ASSIGNMENT:
Could you write out the lines below exactly, beginning with the first and finishing with the one that contains "locker: (99, 511) -> (809, 387), moved"?

THE INPUT:
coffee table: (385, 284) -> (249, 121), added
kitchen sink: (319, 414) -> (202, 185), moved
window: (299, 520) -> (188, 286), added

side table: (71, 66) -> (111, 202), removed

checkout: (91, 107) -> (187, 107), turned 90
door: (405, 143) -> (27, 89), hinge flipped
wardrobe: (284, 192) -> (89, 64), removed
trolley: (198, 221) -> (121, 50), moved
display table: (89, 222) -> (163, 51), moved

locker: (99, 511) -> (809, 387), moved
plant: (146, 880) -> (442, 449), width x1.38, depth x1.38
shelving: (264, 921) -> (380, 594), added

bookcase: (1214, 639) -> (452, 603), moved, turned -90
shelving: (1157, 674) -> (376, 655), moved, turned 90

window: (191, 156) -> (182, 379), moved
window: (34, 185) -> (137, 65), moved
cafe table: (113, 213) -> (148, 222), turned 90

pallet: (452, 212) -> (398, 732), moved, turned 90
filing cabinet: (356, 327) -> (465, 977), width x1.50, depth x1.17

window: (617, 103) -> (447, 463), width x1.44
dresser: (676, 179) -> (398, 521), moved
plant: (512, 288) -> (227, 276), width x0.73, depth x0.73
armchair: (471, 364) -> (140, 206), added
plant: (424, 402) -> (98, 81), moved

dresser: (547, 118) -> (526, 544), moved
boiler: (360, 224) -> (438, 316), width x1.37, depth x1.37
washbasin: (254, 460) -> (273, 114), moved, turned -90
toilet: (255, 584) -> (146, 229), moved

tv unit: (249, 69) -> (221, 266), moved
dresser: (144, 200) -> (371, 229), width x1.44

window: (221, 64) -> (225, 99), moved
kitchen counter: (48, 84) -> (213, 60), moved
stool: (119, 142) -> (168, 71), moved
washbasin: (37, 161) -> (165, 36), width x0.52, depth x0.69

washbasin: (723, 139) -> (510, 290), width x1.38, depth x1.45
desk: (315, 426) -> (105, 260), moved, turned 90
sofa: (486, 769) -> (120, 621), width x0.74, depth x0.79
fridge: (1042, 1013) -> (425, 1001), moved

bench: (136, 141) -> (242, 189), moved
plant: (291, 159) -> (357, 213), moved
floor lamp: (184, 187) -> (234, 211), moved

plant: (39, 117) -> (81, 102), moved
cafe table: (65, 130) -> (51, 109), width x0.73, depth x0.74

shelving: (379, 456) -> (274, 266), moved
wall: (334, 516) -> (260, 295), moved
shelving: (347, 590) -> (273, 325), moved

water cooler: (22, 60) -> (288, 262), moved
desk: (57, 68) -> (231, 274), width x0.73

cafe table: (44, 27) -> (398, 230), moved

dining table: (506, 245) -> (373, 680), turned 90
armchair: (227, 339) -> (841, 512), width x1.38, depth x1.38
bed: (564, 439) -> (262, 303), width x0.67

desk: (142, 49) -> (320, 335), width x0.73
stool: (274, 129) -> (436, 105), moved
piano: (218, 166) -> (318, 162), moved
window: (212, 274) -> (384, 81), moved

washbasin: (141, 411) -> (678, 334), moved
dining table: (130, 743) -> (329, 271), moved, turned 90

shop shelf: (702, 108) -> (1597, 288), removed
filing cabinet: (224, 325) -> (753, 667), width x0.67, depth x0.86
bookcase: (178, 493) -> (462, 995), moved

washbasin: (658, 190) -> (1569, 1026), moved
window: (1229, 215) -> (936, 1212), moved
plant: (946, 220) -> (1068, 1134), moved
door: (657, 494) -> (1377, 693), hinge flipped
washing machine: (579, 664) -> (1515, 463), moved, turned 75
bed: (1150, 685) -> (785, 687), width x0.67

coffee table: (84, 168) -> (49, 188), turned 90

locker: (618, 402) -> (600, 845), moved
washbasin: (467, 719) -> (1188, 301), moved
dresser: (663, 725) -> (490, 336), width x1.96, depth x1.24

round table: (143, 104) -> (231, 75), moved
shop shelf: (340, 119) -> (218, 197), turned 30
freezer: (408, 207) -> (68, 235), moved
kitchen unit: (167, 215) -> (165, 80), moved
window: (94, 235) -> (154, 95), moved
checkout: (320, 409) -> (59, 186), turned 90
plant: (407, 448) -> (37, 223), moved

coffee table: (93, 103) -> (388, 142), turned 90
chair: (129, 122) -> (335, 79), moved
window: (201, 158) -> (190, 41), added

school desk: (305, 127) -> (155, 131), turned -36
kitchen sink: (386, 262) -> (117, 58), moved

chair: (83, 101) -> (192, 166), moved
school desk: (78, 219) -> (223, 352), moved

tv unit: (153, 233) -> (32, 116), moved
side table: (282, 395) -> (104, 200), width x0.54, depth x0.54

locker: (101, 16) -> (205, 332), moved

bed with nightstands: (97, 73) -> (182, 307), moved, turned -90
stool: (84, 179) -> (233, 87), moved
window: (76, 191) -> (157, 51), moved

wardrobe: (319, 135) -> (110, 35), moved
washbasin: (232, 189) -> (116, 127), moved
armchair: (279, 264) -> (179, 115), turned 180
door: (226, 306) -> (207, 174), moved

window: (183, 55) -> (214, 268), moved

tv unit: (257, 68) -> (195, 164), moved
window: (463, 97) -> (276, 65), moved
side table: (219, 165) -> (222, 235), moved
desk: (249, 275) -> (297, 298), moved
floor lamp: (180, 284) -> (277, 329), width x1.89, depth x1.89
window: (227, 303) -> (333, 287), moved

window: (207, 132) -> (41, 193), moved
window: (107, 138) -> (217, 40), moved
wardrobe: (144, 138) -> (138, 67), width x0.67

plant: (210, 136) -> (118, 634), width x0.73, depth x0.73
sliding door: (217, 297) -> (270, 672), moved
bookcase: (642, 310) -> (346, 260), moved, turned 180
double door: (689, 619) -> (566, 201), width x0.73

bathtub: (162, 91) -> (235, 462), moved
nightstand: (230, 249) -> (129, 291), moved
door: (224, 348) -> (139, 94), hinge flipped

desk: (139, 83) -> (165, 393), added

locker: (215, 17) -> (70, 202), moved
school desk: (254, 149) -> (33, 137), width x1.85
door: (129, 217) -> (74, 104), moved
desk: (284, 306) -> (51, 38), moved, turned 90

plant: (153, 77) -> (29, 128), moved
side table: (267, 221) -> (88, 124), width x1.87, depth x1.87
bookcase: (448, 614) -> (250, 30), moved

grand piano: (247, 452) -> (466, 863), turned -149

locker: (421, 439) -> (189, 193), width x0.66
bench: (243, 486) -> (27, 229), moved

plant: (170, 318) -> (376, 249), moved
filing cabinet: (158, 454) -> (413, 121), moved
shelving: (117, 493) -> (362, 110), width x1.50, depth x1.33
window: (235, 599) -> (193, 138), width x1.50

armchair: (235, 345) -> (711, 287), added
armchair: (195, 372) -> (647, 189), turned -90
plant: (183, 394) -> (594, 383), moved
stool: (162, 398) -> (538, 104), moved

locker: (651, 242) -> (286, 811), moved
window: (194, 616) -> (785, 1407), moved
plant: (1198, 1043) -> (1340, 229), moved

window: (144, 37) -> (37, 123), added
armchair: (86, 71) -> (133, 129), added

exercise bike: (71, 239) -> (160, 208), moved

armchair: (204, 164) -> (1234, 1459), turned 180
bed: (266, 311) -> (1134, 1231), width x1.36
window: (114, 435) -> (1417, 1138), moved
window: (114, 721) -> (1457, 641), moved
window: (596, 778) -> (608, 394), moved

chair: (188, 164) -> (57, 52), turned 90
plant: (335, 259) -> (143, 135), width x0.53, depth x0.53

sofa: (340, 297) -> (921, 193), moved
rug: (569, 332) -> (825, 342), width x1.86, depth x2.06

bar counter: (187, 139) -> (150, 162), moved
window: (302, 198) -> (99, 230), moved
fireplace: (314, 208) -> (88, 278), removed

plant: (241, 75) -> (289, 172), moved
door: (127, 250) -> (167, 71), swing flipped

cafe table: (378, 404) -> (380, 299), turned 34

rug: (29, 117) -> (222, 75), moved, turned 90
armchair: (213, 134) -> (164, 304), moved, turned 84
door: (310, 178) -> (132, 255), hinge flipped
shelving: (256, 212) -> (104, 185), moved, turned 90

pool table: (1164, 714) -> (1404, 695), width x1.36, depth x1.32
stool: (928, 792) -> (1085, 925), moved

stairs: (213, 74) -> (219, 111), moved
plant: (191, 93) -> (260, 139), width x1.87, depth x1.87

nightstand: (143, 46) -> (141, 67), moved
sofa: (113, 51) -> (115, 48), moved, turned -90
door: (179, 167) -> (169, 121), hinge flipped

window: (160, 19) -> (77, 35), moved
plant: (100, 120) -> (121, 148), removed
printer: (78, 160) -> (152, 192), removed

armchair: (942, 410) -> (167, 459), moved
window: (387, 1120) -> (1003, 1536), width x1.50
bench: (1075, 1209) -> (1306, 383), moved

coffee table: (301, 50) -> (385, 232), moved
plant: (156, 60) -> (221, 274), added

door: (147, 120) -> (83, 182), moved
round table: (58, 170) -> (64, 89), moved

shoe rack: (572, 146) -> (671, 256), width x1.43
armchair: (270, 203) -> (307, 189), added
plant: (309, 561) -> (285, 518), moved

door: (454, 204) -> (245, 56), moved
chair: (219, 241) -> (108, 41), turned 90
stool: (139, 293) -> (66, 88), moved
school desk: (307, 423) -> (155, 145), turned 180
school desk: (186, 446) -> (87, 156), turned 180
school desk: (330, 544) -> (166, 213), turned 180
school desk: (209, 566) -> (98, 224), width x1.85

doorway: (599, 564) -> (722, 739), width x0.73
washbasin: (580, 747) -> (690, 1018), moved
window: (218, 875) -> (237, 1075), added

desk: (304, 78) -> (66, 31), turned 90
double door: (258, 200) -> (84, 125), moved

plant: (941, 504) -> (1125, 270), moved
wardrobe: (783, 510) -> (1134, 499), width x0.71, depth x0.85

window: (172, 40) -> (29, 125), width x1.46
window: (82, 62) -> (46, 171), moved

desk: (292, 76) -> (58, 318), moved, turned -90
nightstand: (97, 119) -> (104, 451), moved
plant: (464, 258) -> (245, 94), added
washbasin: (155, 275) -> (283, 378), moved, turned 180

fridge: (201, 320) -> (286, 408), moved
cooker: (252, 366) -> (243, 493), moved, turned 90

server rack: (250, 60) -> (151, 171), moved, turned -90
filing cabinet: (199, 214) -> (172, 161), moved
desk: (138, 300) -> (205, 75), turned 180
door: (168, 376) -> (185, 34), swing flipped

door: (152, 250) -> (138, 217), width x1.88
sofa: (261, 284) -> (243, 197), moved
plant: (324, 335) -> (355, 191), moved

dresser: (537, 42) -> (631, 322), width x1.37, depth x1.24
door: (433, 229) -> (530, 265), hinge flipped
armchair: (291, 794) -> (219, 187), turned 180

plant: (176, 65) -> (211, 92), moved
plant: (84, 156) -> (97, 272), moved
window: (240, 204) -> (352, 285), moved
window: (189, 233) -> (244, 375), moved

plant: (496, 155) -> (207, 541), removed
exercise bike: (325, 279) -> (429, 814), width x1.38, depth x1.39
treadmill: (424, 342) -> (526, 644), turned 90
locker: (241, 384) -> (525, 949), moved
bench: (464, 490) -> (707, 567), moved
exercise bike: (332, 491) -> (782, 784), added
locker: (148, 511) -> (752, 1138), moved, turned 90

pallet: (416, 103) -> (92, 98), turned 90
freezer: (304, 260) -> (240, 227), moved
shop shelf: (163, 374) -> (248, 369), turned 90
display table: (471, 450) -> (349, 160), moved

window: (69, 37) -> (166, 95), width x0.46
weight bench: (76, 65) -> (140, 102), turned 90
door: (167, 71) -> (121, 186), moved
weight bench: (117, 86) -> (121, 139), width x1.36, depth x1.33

ANSWER SECTION:
coffee table: (385, 284) -> (249, 121), added
kitchen sink: (319, 414) -> (202, 185), moved
window: (299, 520) -> (188, 286), added

side table: (71, 66) -> (111, 202), removed

checkout: (91, 107) -> (187, 107), turned 90
door: (405, 143) -> (27, 89), hinge flipped
wardrobe: (284, 192) -> (89, 64), removed
trolley: (198, 221) -> (121, 50), moved
display table: (89, 222) -> (163, 51), moved

locker: (99, 511) -> (809, 387), moved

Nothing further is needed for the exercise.